*EXERCISE BRIEF:*
In the listing that follows, print every line exactly and leave the images out.

*** DATASET ***

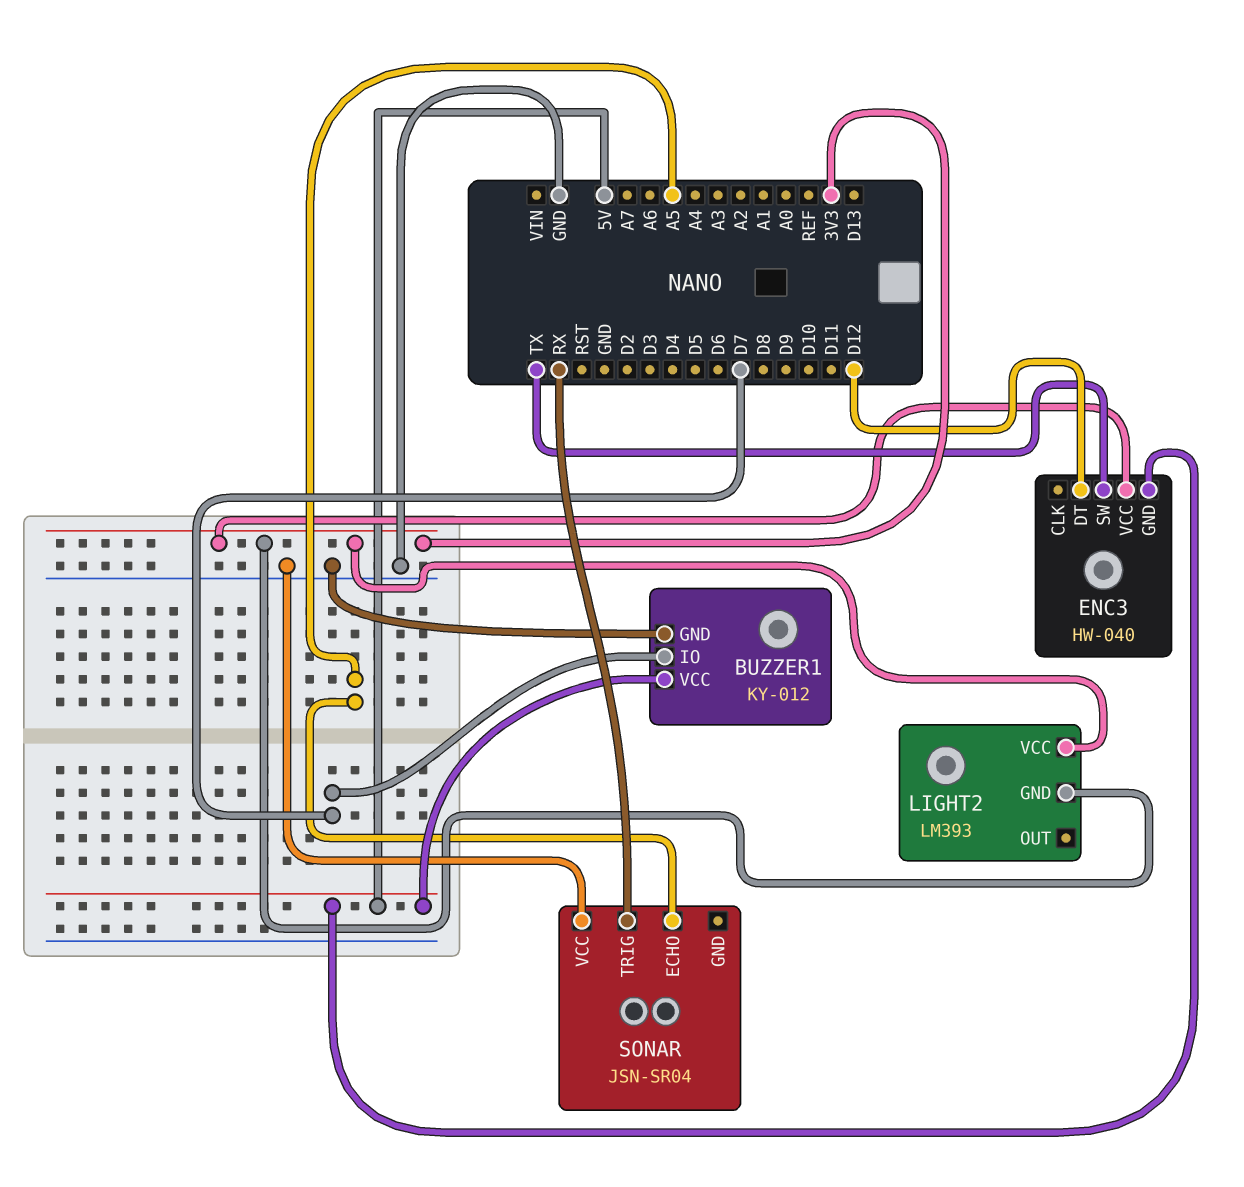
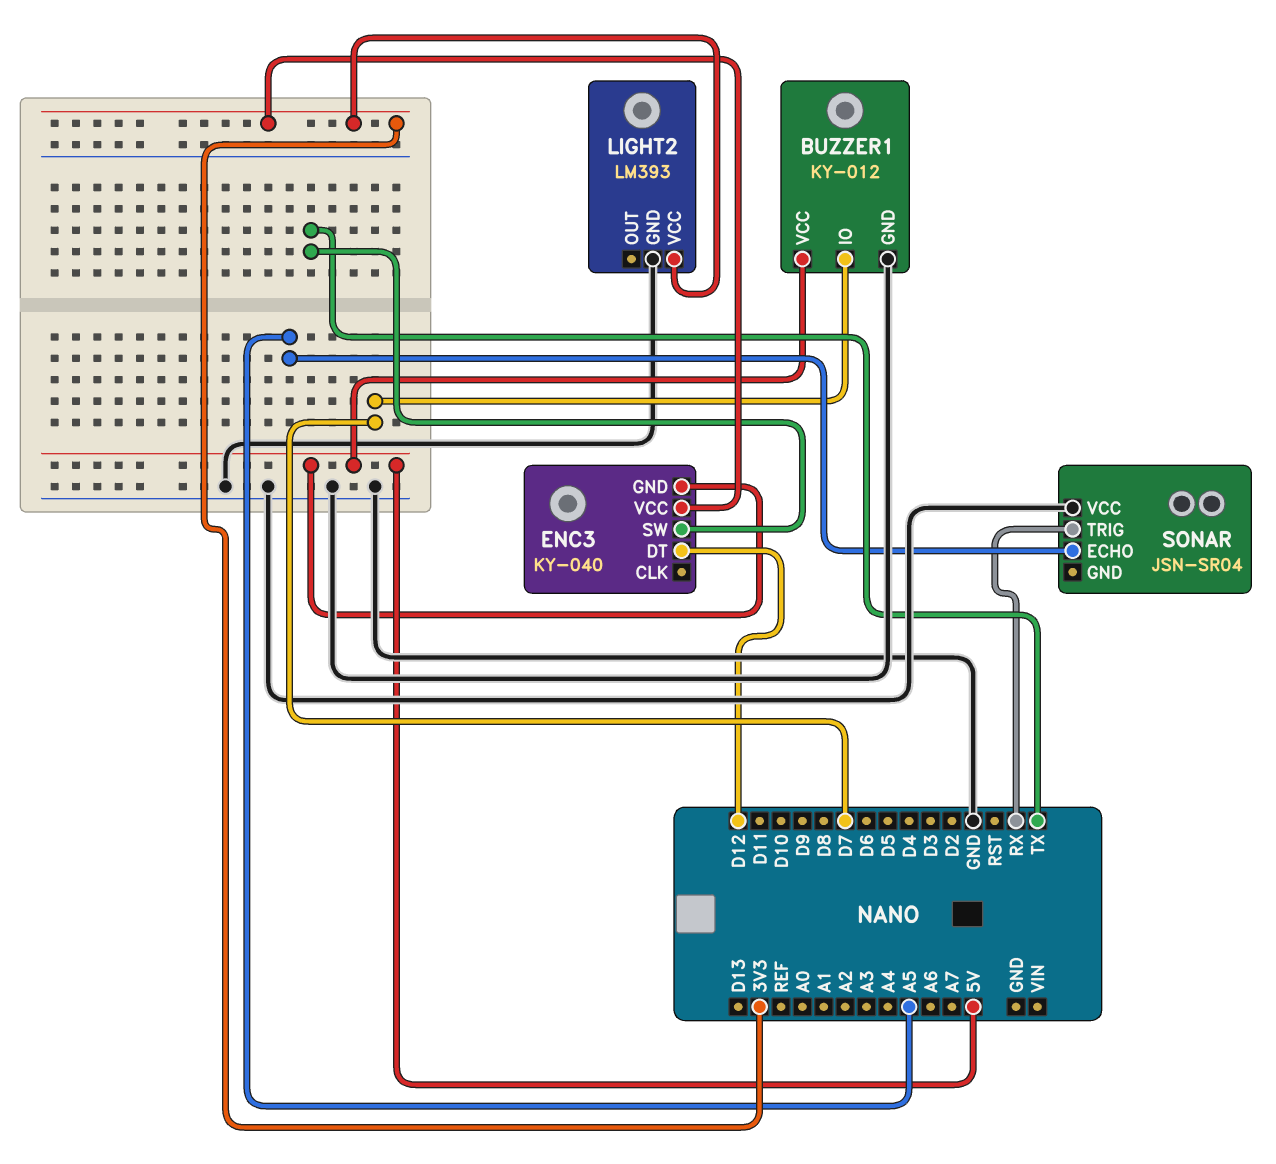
ENC3: HW-040 -> KY-040
LIGHT2 pin GND: 3V3 -> GND

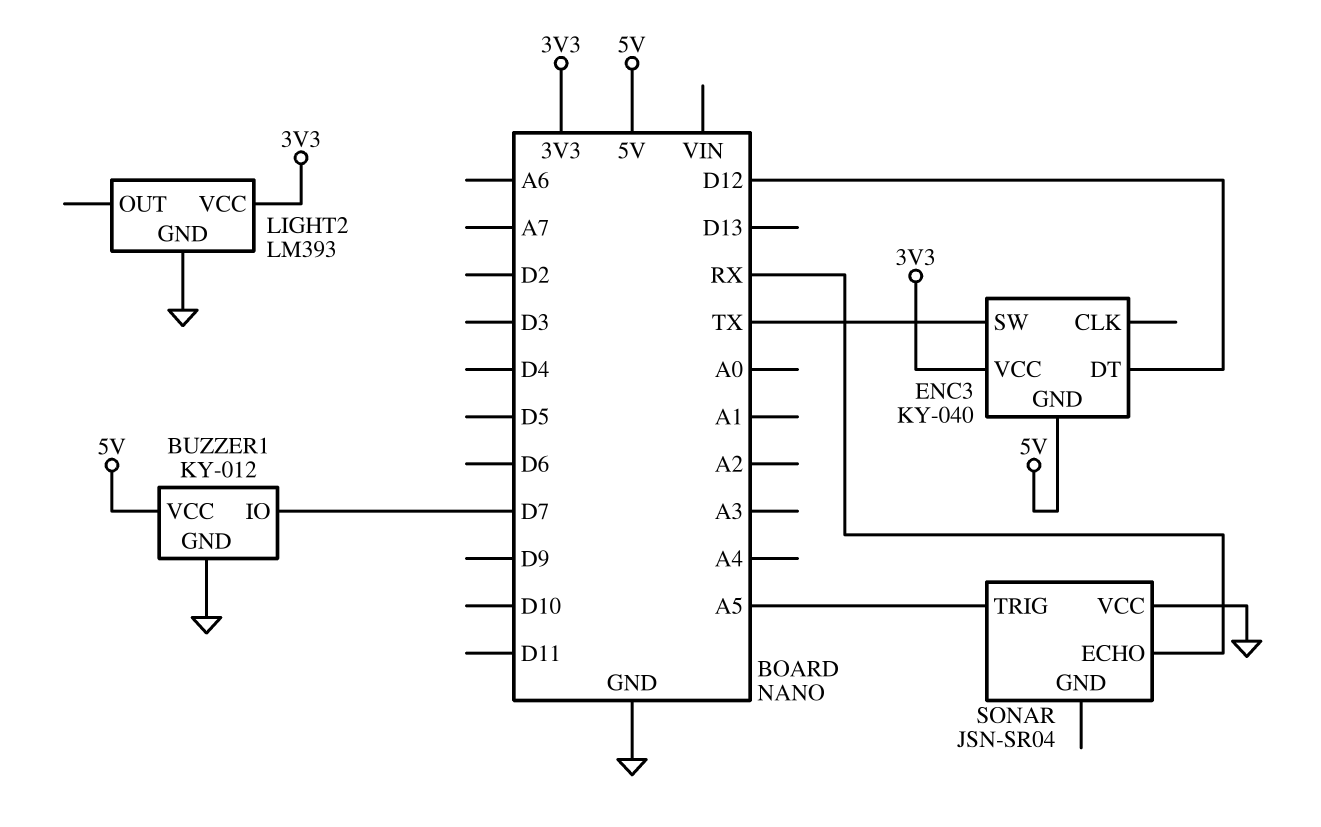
SONAR pin ECHO: A5 -> RX
SONAR pin TRIG: RX -> A5

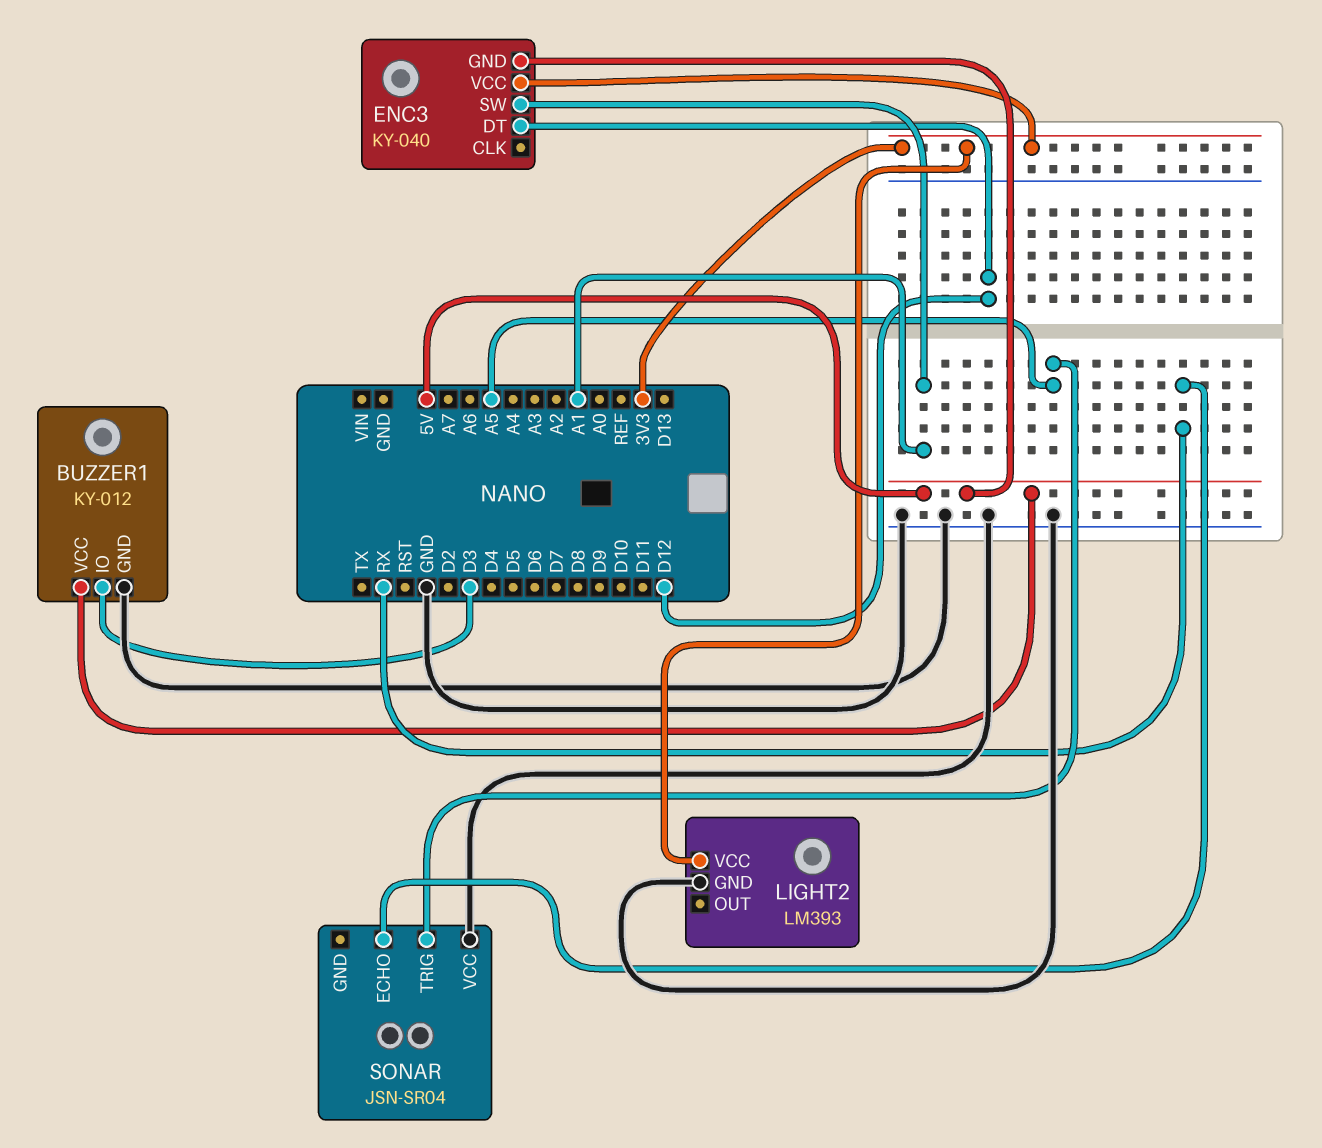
BUZZER1 pin IO: D7 -> D3
ENC3 pin SW: TX -> A1

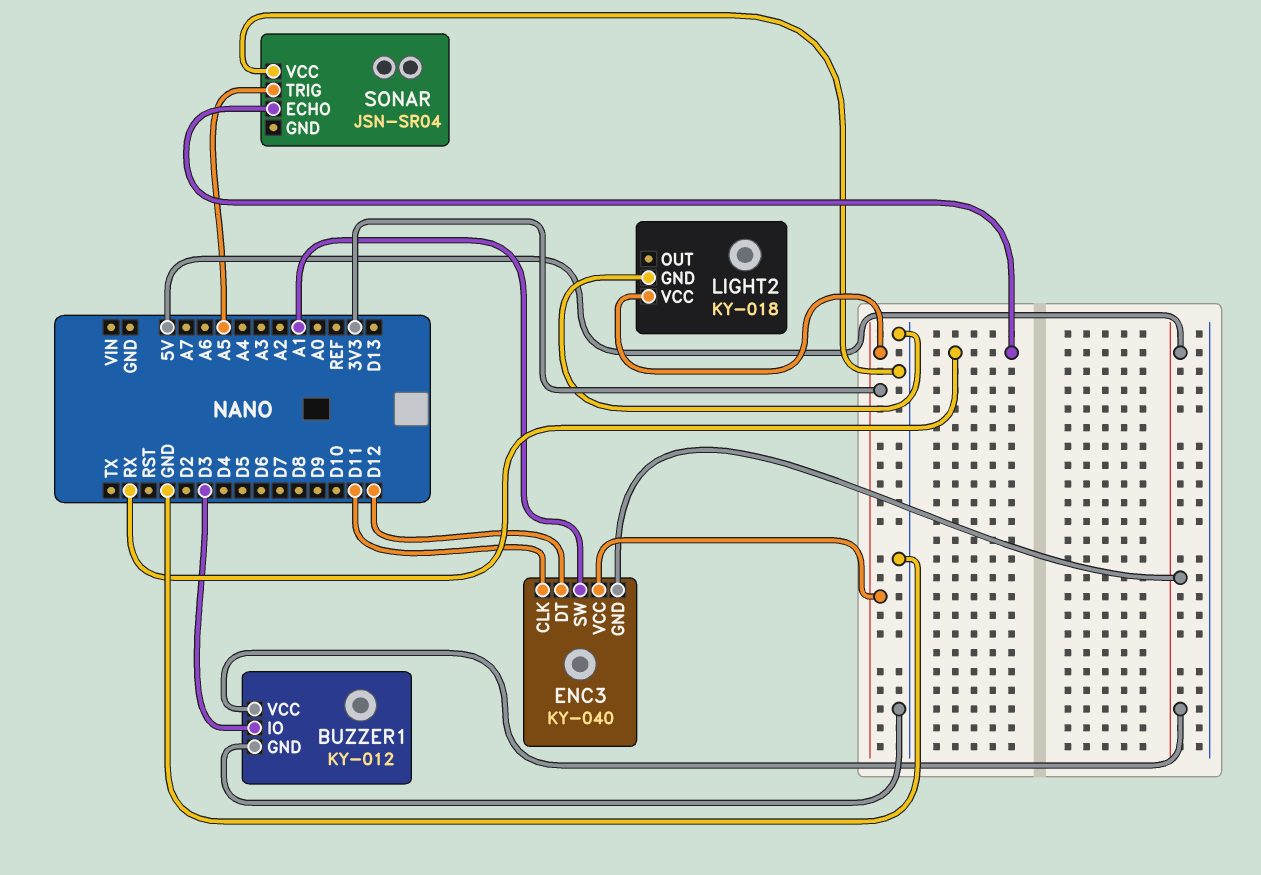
ENC3 pin CLK: none -> D11
LIGHT2: LM393 -> KY-018

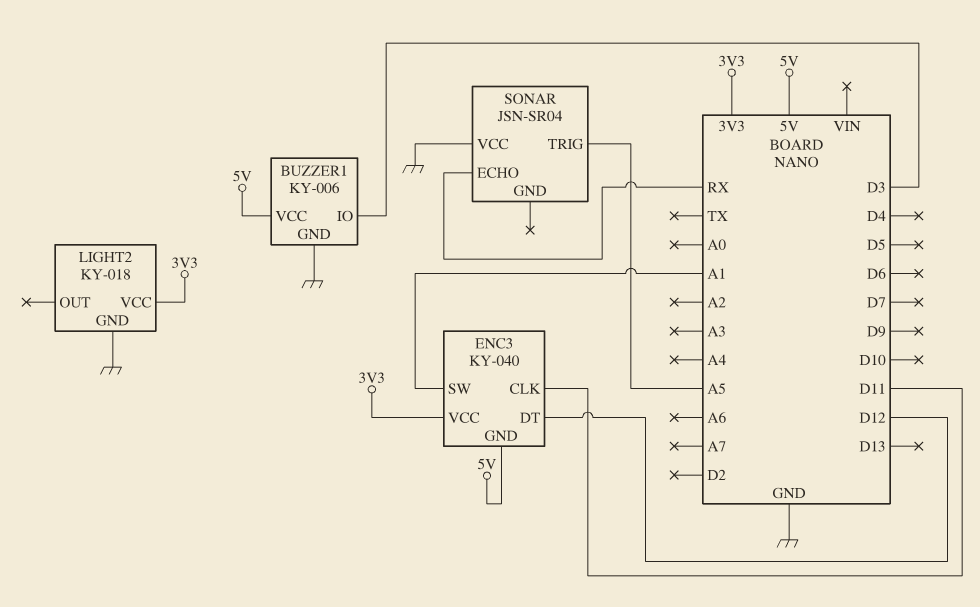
BUZZER1: KY-012 -> KY-006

*** End of DATASET ***

*RESPONSE FOR THIS EXERCISE:*
ENC3: HW-040 -> KY-040
LIGHT2 pin GND: 3V3 -> GND

SONAR pin ECHO: A5 -> RX
SONAR pin TRIG: RX -> A5

BUZZER1 pin IO: D7 -> D3
ENC3 pin SW: TX -> A1

ENC3 pin CLK: none -> D11
LIGHT2: LM393 -> KY-018

BUZZER1: KY-012 -> KY-006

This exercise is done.